Stored data entries:
▼

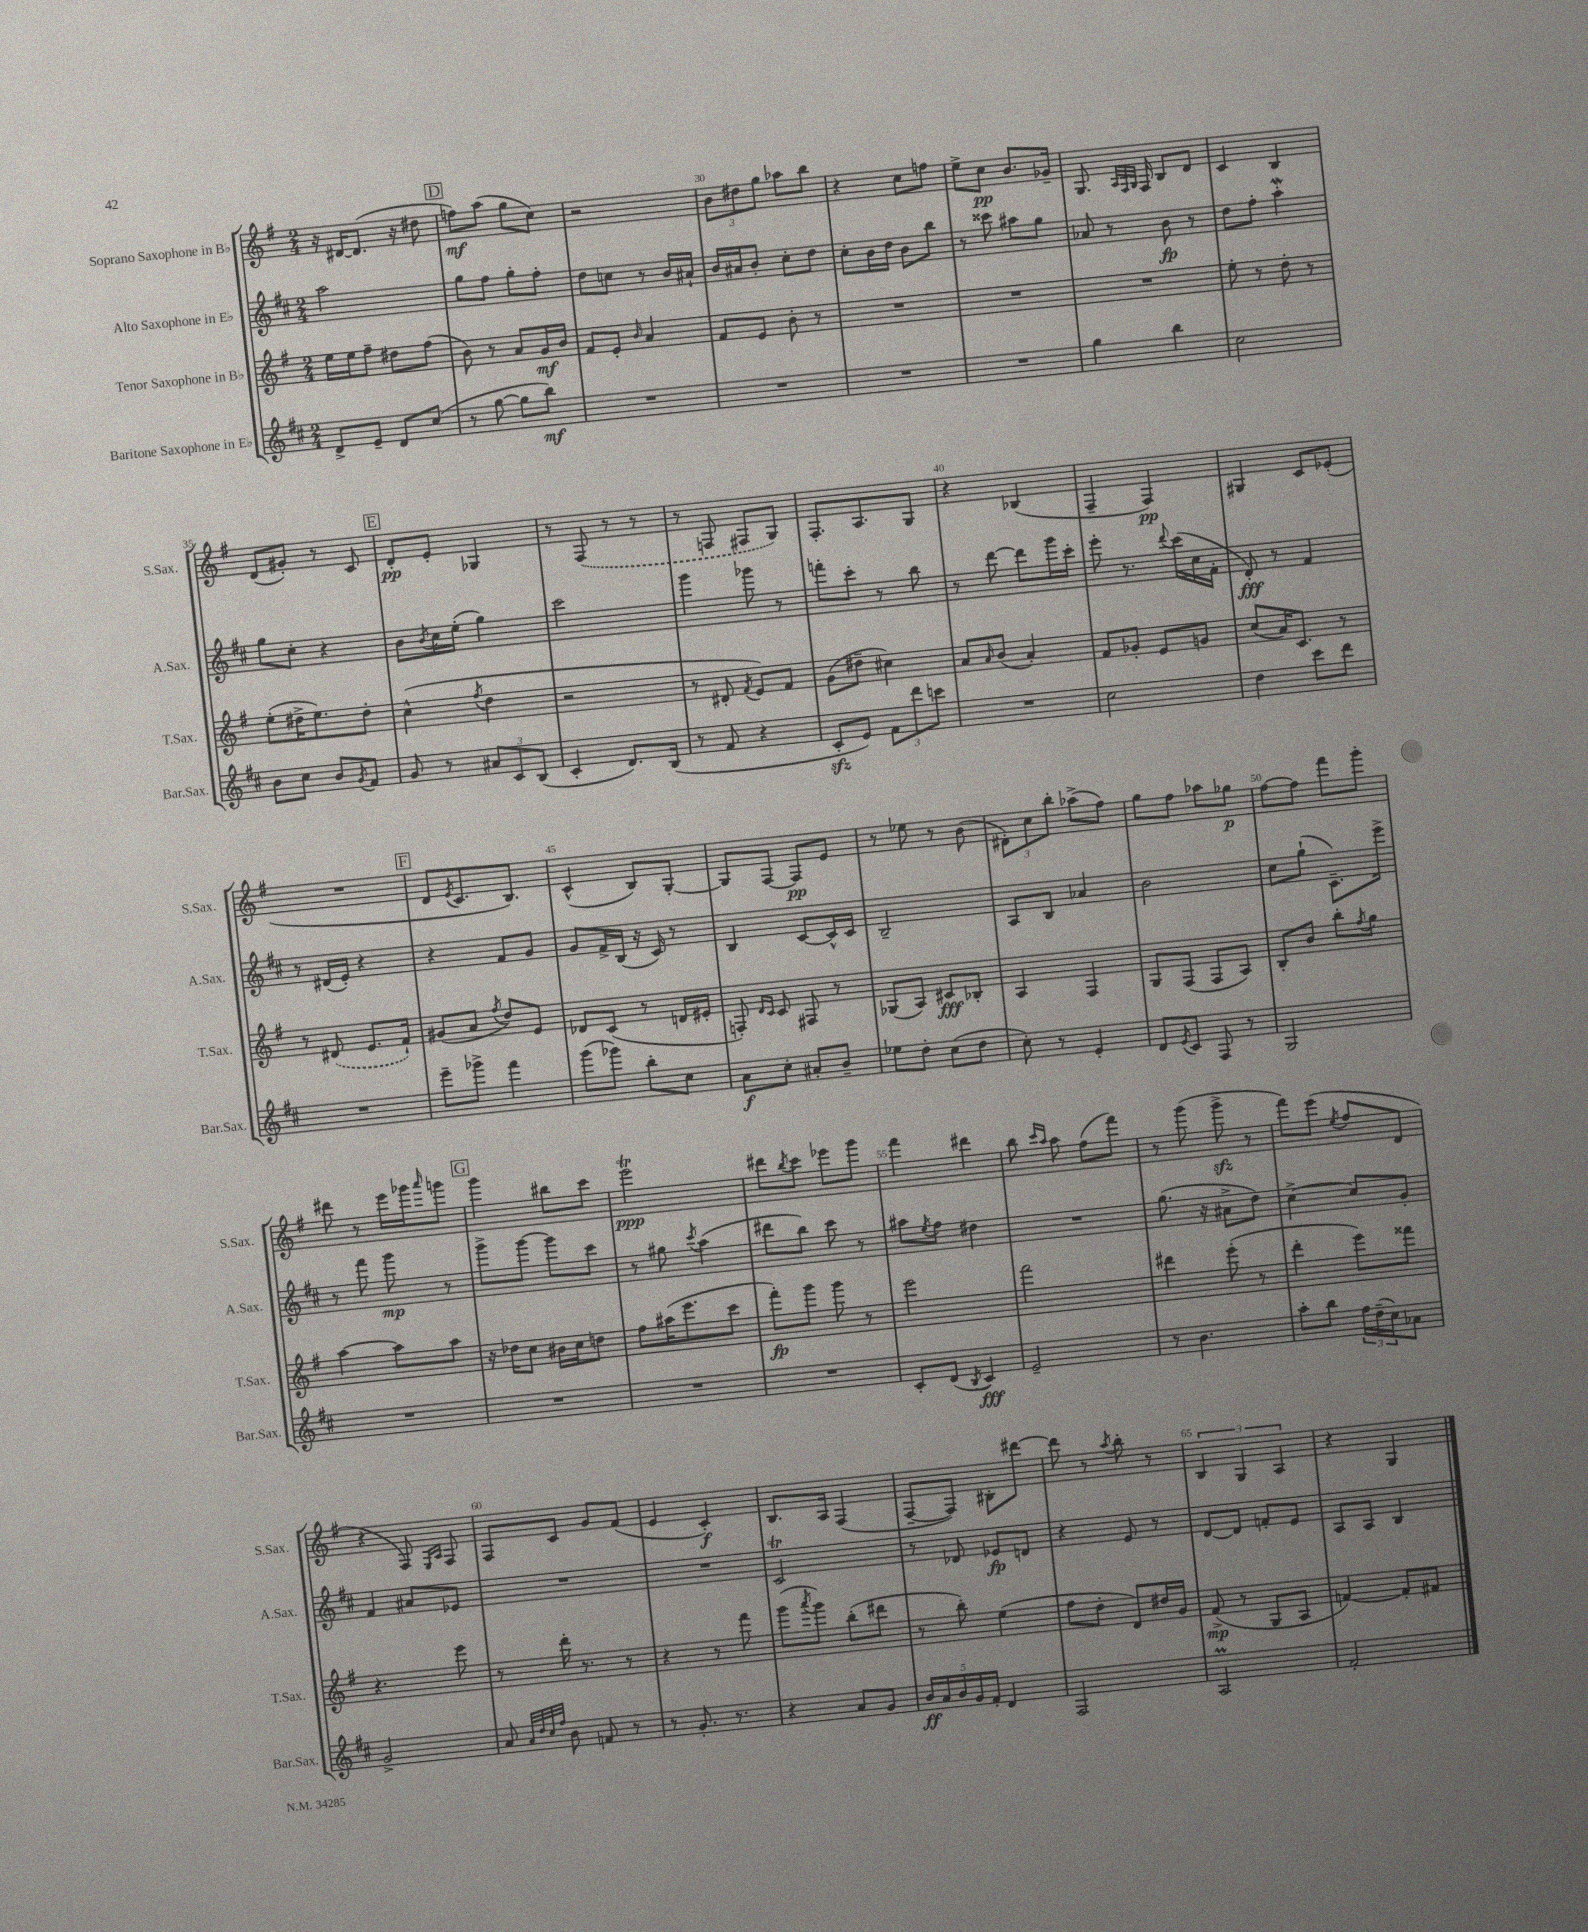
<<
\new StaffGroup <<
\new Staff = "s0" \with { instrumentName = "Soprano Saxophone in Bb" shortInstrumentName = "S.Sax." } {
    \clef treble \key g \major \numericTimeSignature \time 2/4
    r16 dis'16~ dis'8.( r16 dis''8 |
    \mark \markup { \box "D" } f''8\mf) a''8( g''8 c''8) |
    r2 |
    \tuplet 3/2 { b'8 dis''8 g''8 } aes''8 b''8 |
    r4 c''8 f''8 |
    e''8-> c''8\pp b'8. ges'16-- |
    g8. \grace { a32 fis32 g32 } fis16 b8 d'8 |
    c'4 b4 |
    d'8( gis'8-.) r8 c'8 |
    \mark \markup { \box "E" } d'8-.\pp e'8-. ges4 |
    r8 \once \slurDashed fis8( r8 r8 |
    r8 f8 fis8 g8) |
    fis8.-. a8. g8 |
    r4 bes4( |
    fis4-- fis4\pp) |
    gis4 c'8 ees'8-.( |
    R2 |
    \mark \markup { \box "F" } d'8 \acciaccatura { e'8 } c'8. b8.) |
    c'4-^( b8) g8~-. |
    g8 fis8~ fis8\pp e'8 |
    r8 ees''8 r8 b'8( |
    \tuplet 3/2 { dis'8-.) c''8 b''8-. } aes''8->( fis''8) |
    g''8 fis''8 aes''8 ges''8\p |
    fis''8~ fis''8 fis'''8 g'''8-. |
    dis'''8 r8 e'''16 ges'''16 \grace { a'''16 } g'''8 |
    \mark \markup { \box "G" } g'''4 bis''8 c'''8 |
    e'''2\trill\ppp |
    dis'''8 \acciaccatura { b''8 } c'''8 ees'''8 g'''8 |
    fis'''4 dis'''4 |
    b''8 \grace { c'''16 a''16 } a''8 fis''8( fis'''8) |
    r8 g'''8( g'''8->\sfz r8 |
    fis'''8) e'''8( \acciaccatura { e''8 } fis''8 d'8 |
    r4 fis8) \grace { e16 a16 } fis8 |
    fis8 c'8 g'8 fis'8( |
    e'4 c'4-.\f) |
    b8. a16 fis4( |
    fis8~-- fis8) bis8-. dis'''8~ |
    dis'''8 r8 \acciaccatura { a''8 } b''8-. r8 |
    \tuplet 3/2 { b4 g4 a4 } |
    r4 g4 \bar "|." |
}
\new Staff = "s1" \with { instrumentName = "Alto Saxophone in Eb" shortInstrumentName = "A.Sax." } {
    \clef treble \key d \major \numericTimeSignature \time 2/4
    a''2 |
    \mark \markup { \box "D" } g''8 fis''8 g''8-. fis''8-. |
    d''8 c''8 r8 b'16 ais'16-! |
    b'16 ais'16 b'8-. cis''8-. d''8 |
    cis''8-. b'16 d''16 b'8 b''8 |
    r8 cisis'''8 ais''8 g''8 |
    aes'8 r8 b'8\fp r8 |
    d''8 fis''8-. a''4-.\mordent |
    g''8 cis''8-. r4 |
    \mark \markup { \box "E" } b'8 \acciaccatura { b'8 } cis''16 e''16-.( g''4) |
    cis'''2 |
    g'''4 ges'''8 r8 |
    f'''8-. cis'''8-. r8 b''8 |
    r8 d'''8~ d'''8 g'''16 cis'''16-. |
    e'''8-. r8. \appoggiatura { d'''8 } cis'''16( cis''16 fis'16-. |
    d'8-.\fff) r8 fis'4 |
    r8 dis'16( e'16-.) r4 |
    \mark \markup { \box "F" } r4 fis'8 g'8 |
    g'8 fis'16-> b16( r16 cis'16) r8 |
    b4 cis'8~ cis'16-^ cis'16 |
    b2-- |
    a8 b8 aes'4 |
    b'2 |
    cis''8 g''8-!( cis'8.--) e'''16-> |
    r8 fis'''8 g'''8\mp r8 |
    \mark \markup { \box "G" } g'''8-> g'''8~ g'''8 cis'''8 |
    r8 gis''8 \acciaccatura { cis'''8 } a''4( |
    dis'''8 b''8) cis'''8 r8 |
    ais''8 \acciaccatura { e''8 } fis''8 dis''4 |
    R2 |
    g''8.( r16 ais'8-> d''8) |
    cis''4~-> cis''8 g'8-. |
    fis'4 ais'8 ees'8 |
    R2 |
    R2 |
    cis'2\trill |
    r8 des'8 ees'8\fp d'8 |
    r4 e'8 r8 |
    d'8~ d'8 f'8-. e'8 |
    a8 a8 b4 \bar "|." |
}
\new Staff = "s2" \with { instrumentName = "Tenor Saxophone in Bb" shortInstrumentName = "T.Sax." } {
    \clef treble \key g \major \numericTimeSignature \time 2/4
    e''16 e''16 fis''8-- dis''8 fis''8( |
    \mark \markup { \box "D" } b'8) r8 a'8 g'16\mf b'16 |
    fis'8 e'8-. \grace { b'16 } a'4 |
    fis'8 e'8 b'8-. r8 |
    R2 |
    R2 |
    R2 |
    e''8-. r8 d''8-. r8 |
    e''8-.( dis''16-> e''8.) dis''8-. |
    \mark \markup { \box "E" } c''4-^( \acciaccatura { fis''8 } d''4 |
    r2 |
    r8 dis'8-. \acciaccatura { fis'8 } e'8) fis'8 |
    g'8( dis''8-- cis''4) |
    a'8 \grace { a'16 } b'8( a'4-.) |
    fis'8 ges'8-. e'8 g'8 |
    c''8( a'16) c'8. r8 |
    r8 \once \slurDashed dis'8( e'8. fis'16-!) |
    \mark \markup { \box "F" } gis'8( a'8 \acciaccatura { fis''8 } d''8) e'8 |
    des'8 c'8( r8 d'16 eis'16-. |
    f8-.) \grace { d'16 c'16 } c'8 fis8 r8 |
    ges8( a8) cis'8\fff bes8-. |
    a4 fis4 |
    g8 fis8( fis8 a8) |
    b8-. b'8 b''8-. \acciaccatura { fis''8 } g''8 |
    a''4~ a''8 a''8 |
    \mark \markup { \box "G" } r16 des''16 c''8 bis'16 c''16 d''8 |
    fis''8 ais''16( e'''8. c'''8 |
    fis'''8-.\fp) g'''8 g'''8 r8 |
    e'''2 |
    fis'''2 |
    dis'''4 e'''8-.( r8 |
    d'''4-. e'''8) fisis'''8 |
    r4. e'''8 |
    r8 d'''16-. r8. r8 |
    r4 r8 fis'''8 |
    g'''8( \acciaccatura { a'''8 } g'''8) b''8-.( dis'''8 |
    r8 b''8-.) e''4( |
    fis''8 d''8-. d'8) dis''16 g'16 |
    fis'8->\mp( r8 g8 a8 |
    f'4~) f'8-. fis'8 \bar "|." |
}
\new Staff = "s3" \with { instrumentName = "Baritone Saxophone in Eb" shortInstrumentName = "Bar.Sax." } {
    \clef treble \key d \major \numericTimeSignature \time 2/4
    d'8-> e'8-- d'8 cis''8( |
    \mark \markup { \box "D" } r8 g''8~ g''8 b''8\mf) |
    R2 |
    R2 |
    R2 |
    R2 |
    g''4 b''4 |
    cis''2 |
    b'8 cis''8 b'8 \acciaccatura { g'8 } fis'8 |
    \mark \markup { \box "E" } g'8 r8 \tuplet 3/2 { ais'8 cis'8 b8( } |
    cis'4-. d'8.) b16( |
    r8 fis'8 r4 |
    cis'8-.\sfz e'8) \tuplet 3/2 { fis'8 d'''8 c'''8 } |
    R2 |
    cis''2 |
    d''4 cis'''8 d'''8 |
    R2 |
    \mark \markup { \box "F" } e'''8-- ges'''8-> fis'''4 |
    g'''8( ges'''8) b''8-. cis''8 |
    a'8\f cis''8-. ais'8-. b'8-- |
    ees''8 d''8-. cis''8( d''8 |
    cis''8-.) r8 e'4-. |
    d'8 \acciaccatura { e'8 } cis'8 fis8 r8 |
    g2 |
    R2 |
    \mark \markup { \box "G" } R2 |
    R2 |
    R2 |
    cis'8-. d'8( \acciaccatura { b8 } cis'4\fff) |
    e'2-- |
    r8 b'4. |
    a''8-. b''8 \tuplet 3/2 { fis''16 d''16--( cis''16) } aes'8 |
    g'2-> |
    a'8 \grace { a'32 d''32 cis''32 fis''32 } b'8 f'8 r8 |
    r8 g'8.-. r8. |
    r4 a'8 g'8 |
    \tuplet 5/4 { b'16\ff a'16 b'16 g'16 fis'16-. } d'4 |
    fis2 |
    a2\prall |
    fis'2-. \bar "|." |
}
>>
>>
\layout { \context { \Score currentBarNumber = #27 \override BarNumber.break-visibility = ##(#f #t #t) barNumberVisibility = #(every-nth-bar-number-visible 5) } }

▲

Problem requirements: Could you give the lines from the start of the listing through the line that contains "r8 \once \slurDashed fis8( r8 r8 |" again, substituting "bass" for "treble" and changing nothing else? Leave the pictures out of your answer.

Answer below:
<<
\new StaffGroup <<
\new Staff = "s0" \with { instrumentName = "Soprano Saxophone in Bb" shortInstrumentName = "S.Sax." } {
    \clef bass \key g \major \numericTimeSignature \time 2/4
    r16 dis'16~ dis'8.( r16 dis''8 |
    \mark \markup { \box "D" } f''8\mf) a''8( g''8 c''8) |
    r2 |
    \tuplet 3/2 { b'8 dis''8 g''8 } aes''8 b''8 |
    r4 c''8 f''8 |
    e''8-> c''8\pp b'8. ges'16-- |
    g8. \grace { a32 fis32 g32 } fis16 b8 d'8 |
    c'4 b4 |
    d'8( gis'8-.) r8 c'8 |
    \mark \markup { \box "E" } d'8-.\pp e'8-. ges4 |
    r8 \once \slurDashed fis8( r8 r8 |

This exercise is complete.